EXERCISE PROMPT: In the copy, include every entry exactly but none of its images.

BEGIN DATA SHOWN

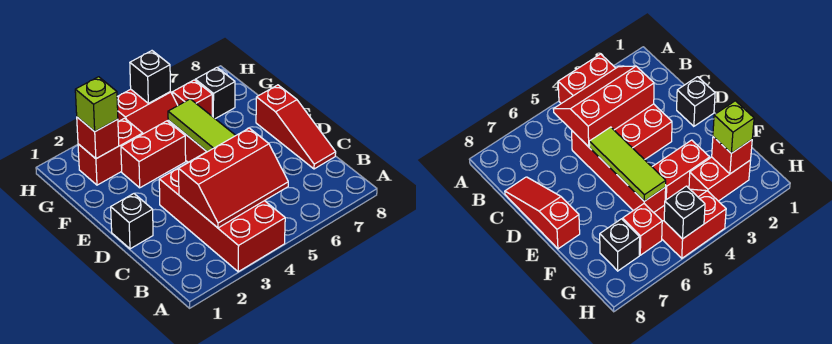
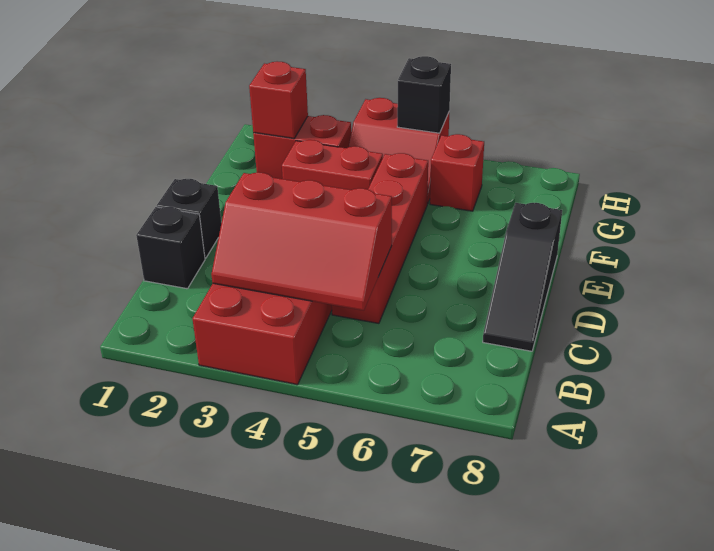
red 1x3 slope [256,85,336,169] -> black 1x3 slope [483,203,562,351]
lime 1x3 tile [168,99,236,152] -> none
lime 1x1 brick [75,77,118,132] -> none
black 1x1 brick [195,68,235,119] -> black 1x1 brick moved to [136,207,205,289]

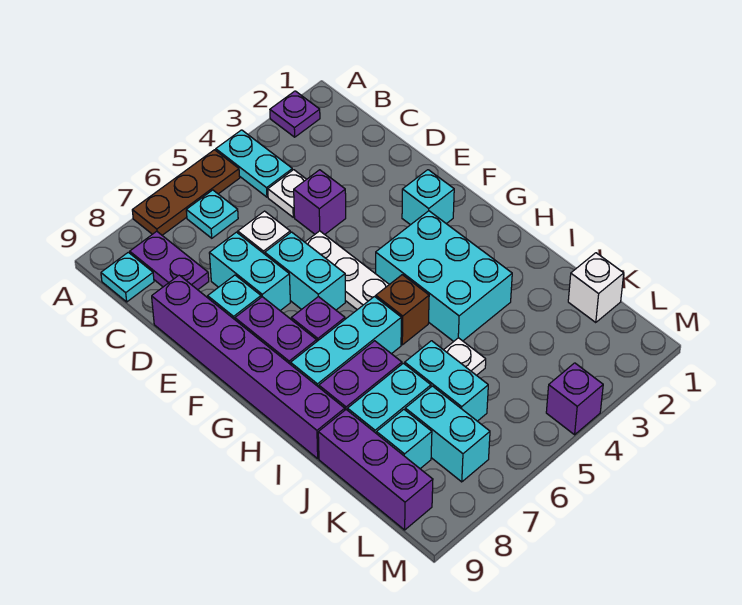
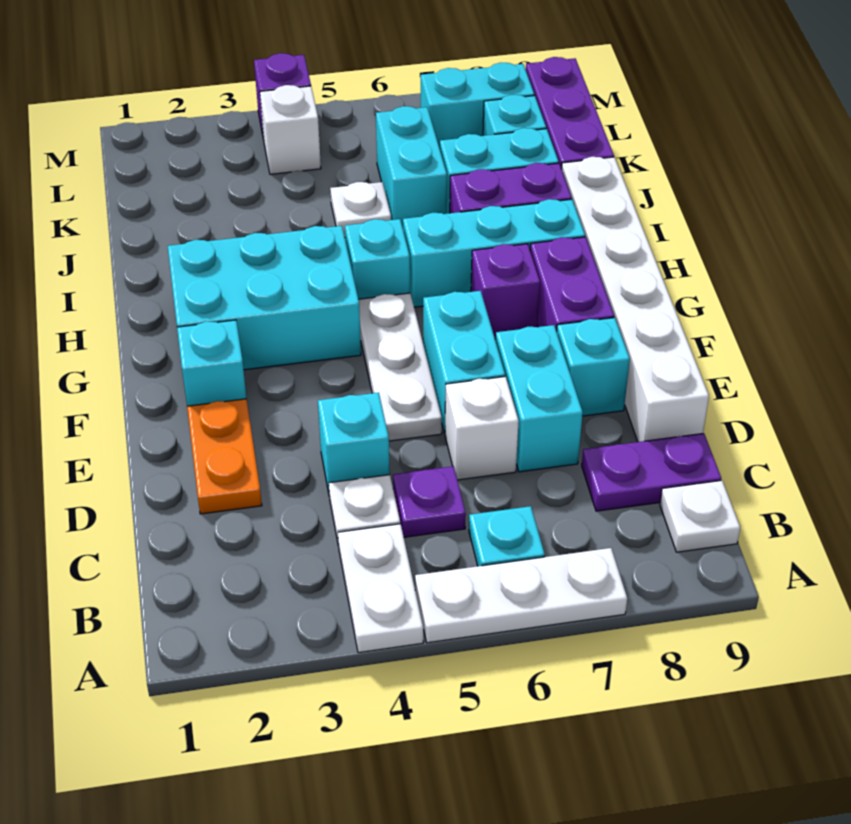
purple 1x1 plate [270,91,320,137] -> purple 1x1 plate moved to [393,466,466,537]
cyan 1x2 plate [216,130,292,197] -> white 1x2 plate [338,524,423,653]
brown 1x3 plate [132,150,240,235] -> white 1x3 plate [415,548,627,643]
purple 1x2 plate [130,231,209,290] -> purple 1x2 plate turned to [582,433,721,511]
cyan 1x1 plate [101,252,154,302] -> white 1x1 plate [660,481,740,552]
none -> orange 1x2 plate [187,399,262,514]
purple 1x1 brick [294,170,346,234] -> cyan 1x1 brick [318,393,390,493]
purple 1x6 brick [152,275,345,458] -> white 1x6 brick [562,157,709,442]
cyan 2x3 brick [376,211,512,341] -> cyan 2x3 brick turned to [168,226,361,370]
brown 1x1 brick [376,275,429,345] -> cyan 1x1 brick [345,219,410,299]
white 1x1 brick [568,253,624,323] -> white 1x1 brick moved to [260,85,321,174]
cyan 1x2 brick [405,386,490,482] -> cyan 1x2 brick turned to [421,63,534,148]

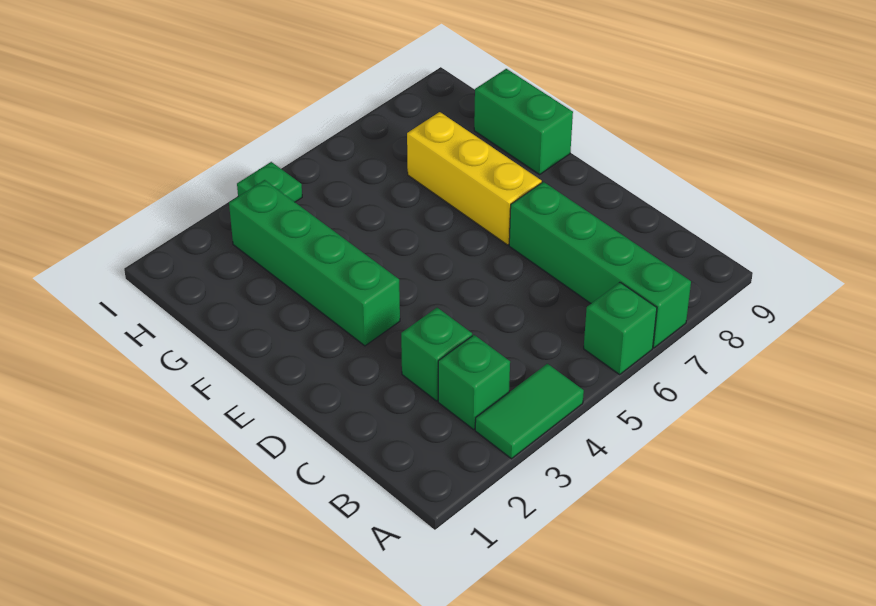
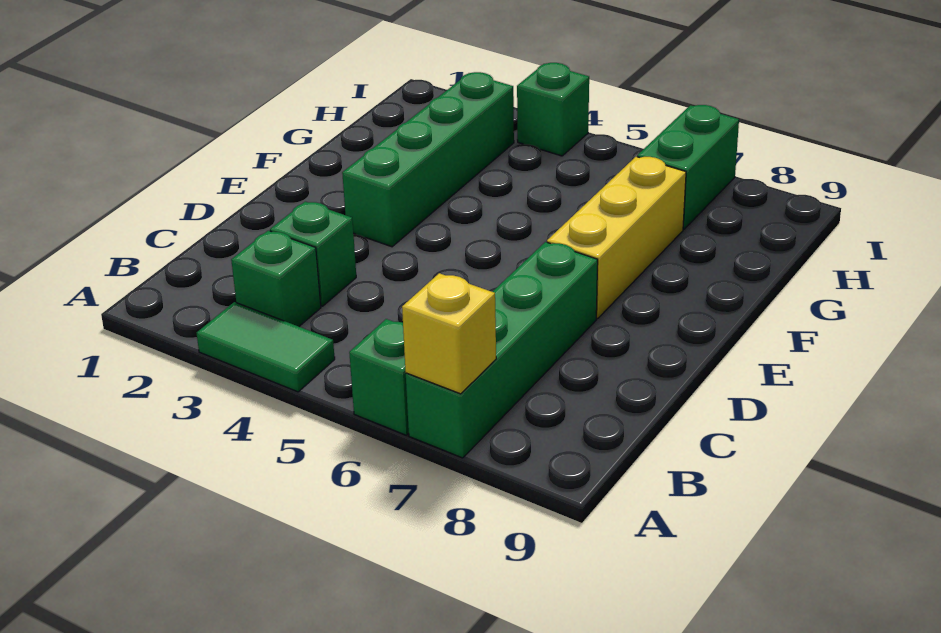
none -> yellow 1x1 brick [402,273,496,394]
green 1x2 brick [474,69,573,174] -> green 1x2 brick moved to [637,105,739,229]
green 1x1 plate [237,162,302,202] -> green 1x1 brick [517,63,589,156]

END DATA SHOWN

ANSWER FOR THIS EXERCISE:
red 1x3 slope [256,85,336,169] -> black 1x3 slope [483,203,562,351]
lime 1x3 tile [168,99,236,152] -> none
lime 1x1 brick [75,77,118,132] -> none
black 1x1 brick [195,68,235,119] -> black 1x1 brick moved to [136,207,205,289]

purple 1x1 plate [270,91,320,137] -> purple 1x1 plate moved to [393,466,466,537]
cyan 1x2 plate [216,130,292,197] -> white 1x2 plate [338,524,423,653]
brown 1x3 plate [132,150,240,235] -> white 1x3 plate [415,548,627,643]
purple 1x2 plate [130,231,209,290] -> purple 1x2 plate turned to [582,433,721,511]
cyan 1x1 plate [101,252,154,302] -> white 1x1 plate [660,481,740,552]
none -> orange 1x2 plate [187,399,262,514]
purple 1x1 brick [294,170,346,234] -> cyan 1x1 brick [318,393,390,493]
purple 1x6 brick [152,275,345,458] -> white 1x6 brick [562,157,709,442]
cyan 2x3 brick [376,211,512,341] -> cyan 2x3 brick turned to [168,226,361,370]
brown 1x1 brick [376,275,429,345] -> cyan 1x1 brick [345,219,410,299]
white 1x1 brick [568,253,624,323] -> white 1x1 brick moved to [260,85,321,174]
cyan 1x2 brick [405,386,490,482] -> cyan 1x2 brick turned to [421,63,534,148]

none -> yellow 1x1 brick [402,273,496,394]
green 1x2 brick [474,69,573,174] -> green 1x2 brick moved to [637,105,739,229]
green 1x1 plate [237,162,302,202] -> green 1x1 brick [517,63,589,156]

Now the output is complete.